ASSIGNED TASK:
Pictures aside, reproduce exactly and only the lines below, starting at the one containing "none -> blue slope H10:I11 level 1 top H" and ending at the last line.

··········

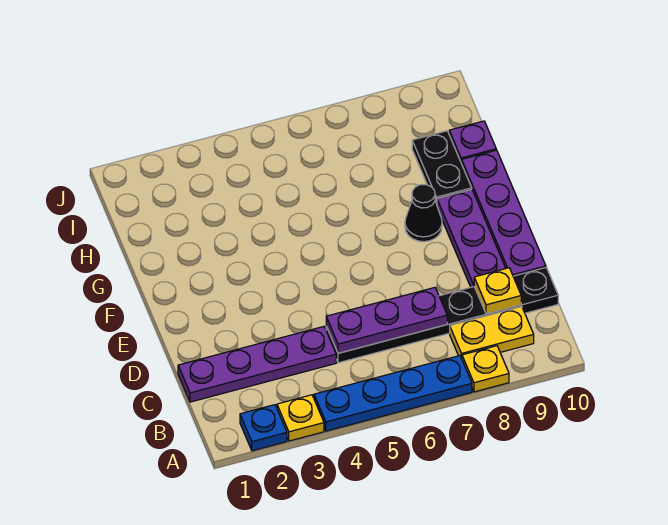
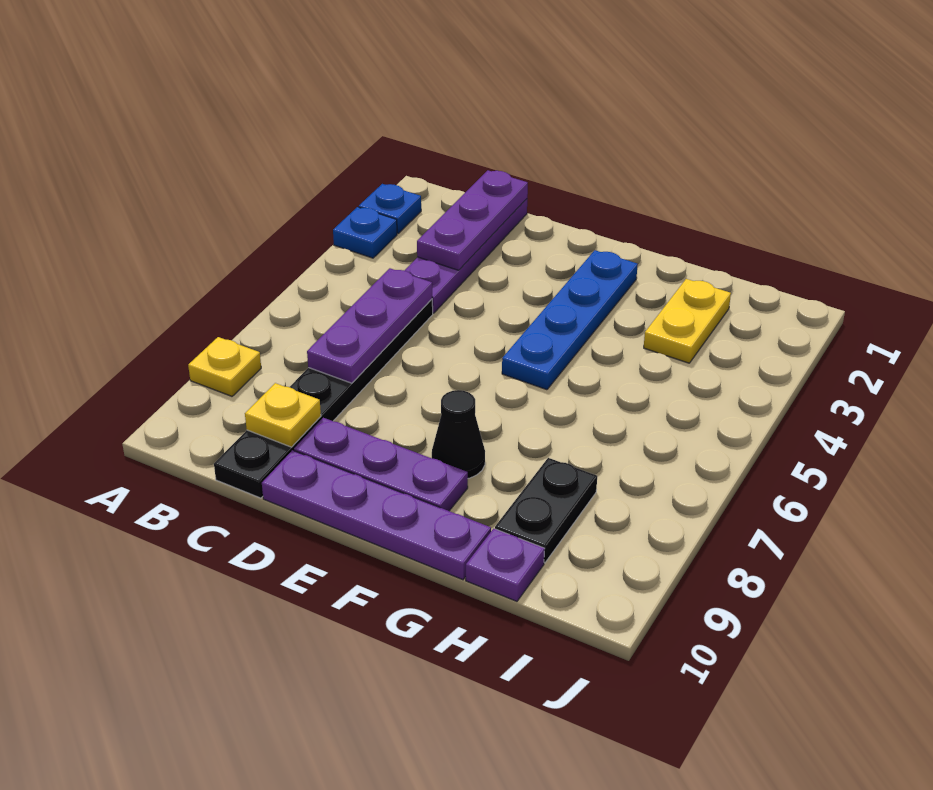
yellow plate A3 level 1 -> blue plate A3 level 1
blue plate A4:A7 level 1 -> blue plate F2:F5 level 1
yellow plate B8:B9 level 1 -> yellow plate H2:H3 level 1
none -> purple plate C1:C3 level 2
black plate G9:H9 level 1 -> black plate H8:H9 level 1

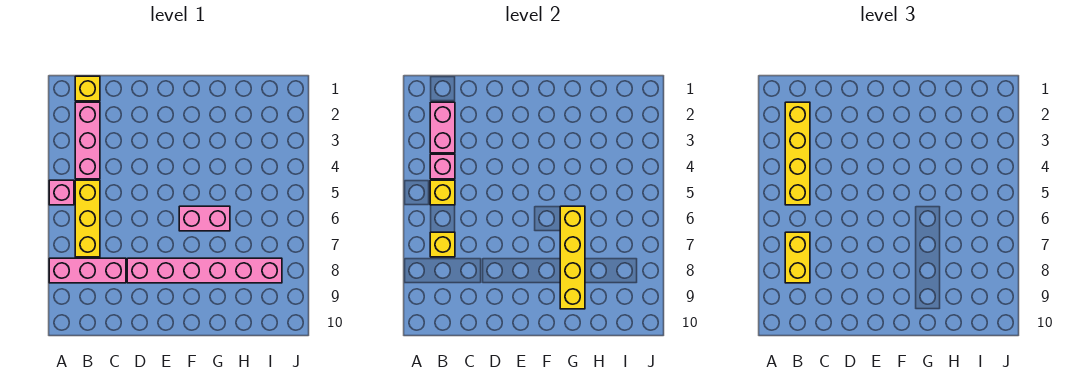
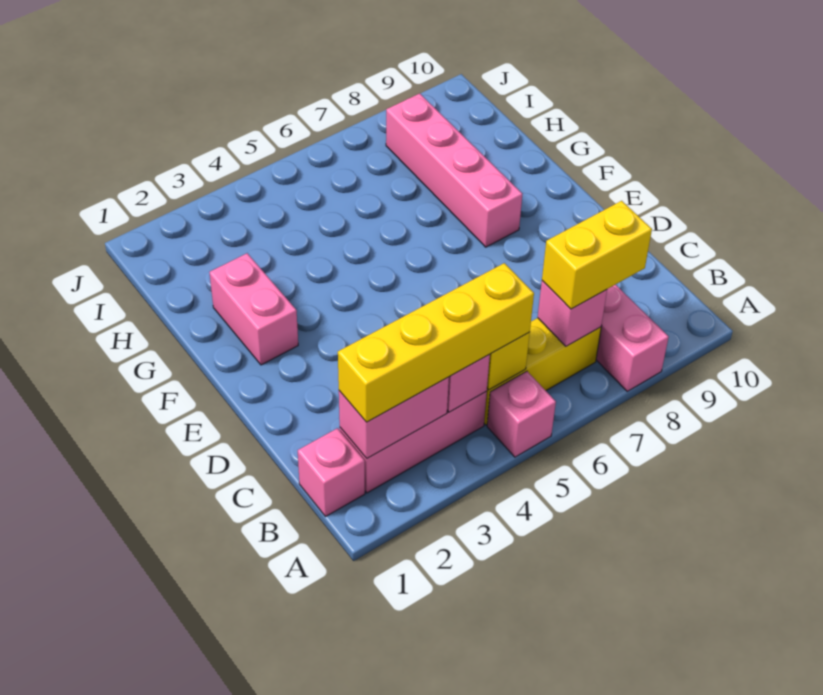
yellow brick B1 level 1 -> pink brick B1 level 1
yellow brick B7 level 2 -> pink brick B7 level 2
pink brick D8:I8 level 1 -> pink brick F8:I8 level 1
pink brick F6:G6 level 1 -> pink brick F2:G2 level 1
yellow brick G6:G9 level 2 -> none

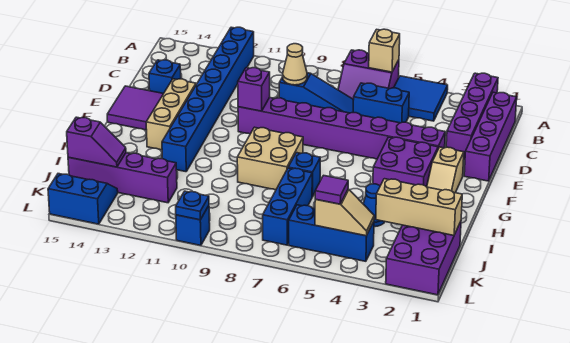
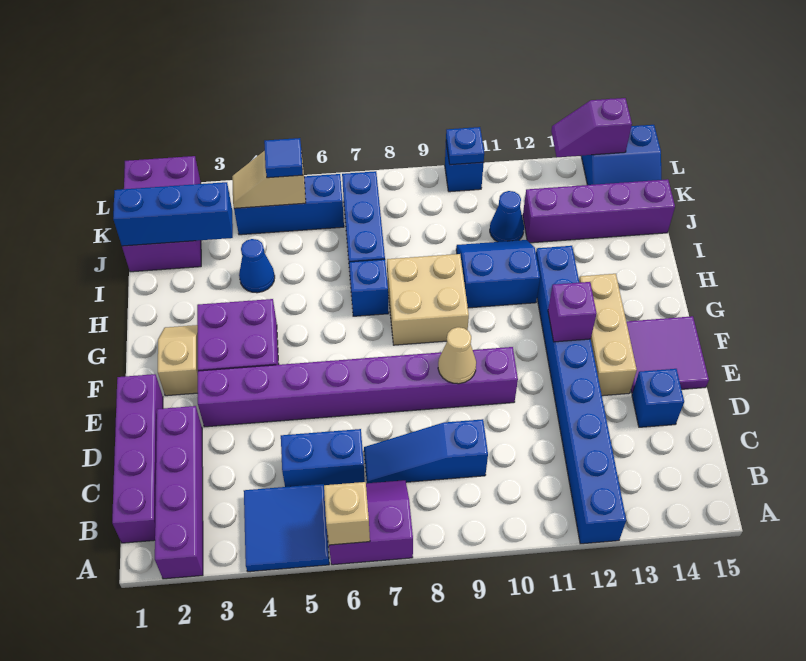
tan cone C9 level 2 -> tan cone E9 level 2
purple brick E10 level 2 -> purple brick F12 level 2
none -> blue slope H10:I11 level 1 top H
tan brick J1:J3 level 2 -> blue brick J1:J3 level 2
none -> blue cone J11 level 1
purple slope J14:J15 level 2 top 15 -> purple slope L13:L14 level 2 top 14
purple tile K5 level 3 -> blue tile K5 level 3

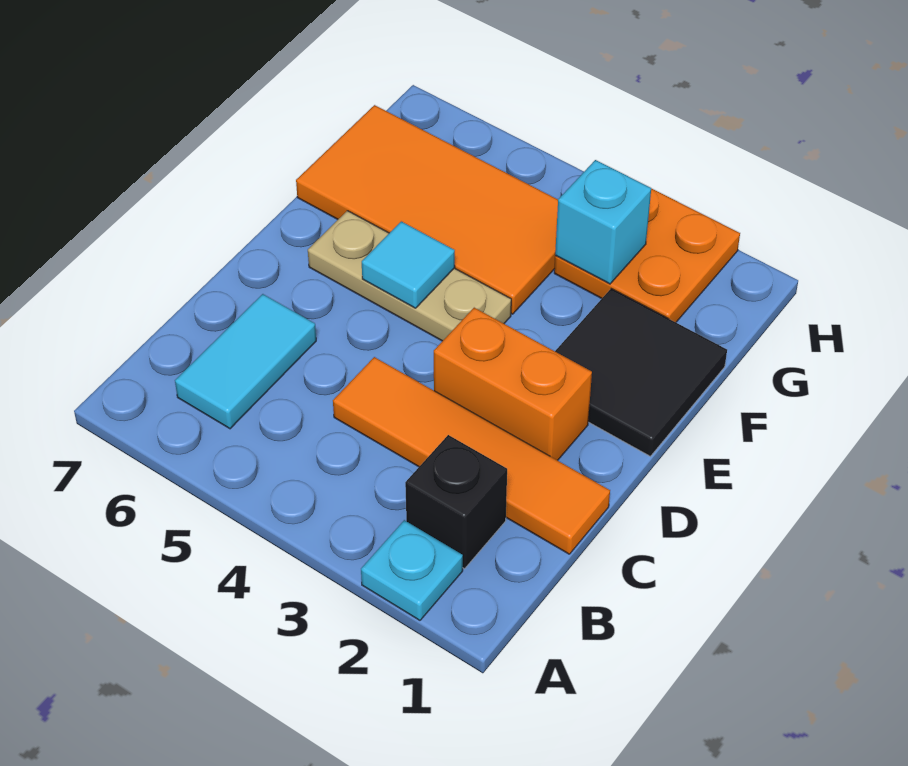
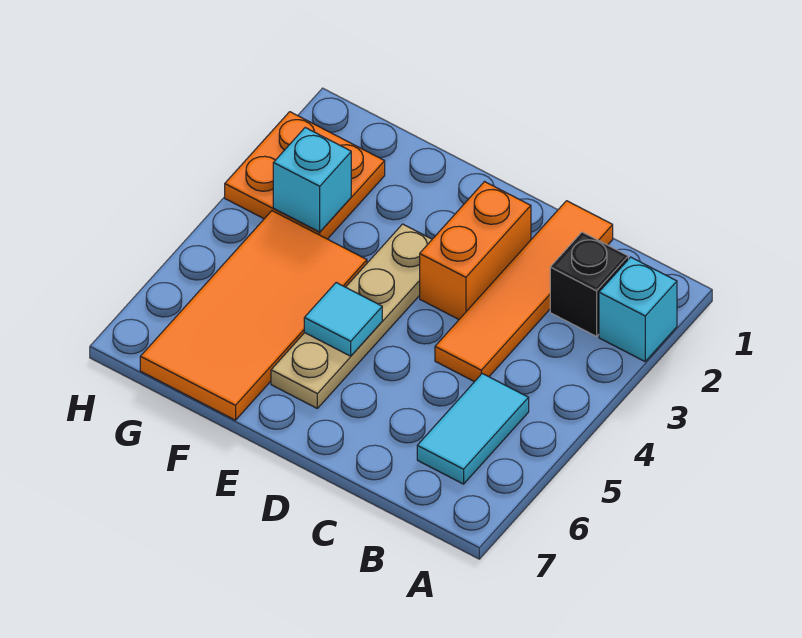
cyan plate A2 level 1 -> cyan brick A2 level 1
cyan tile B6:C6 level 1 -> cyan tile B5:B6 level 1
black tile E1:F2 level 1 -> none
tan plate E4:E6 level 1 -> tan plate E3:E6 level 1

··········

ANSWER BOX:
none -> blue slope H10:I11 level 1 top H
tan brick J1:J3 level 2 -> blue brick J1:J3 level 2
none -> blue cone J11 level 1
purple slope J14:J15 level 2 top 15 -> purple slope L13:L14 level 2 top 14
purple tile K5 level 3 -> blue tile K5 level 3

cyan plate A2 level 1 -> cyan brick A2 level 1
cyan tile B6:C6 level 1 -> cyan tile B5:B6 level 1
black tile E1:F2 level 1 -> none
tan plate E4:E6 level 1 -> tan plate E3:E6 level 1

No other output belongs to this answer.